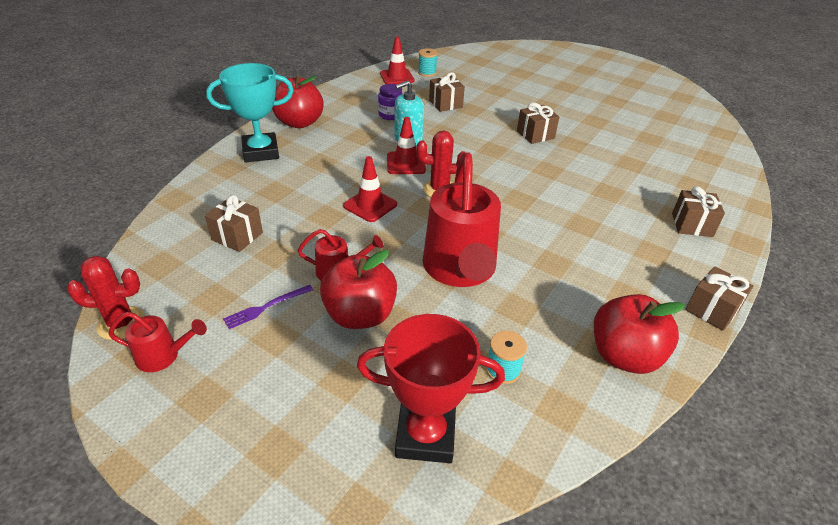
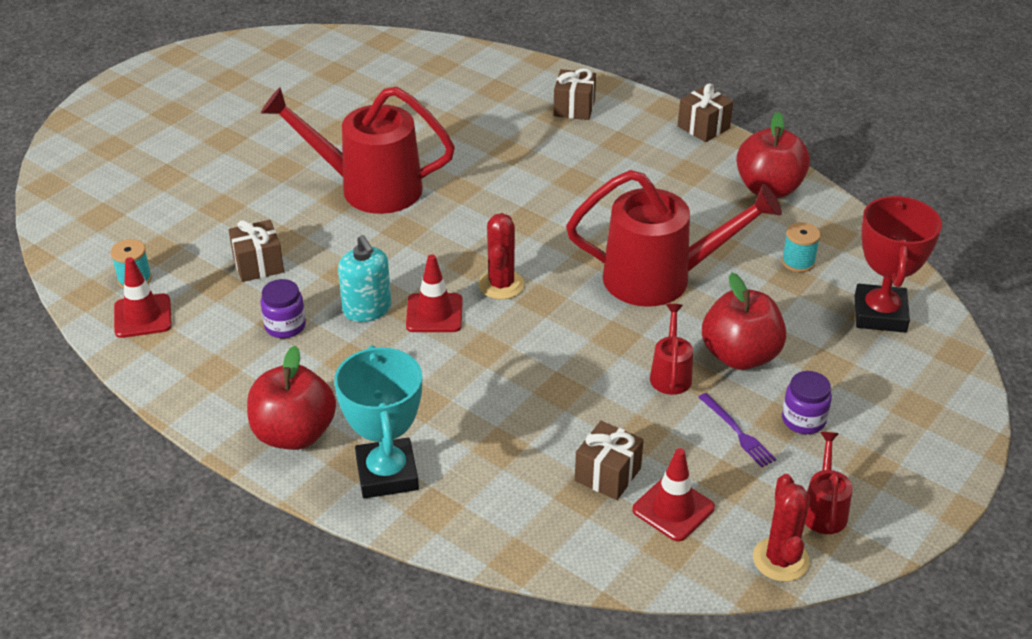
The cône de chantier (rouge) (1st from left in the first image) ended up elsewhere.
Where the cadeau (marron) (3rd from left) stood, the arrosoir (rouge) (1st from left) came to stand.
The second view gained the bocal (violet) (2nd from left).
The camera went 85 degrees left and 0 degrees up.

Exercise directions: Copy exactly the lines above, from the one containing "The second view" through the very last line.

Written reply:
The second view gained the bocal (violet) (2nd from left).
The camera went 85 degrees left and 0 degrees up.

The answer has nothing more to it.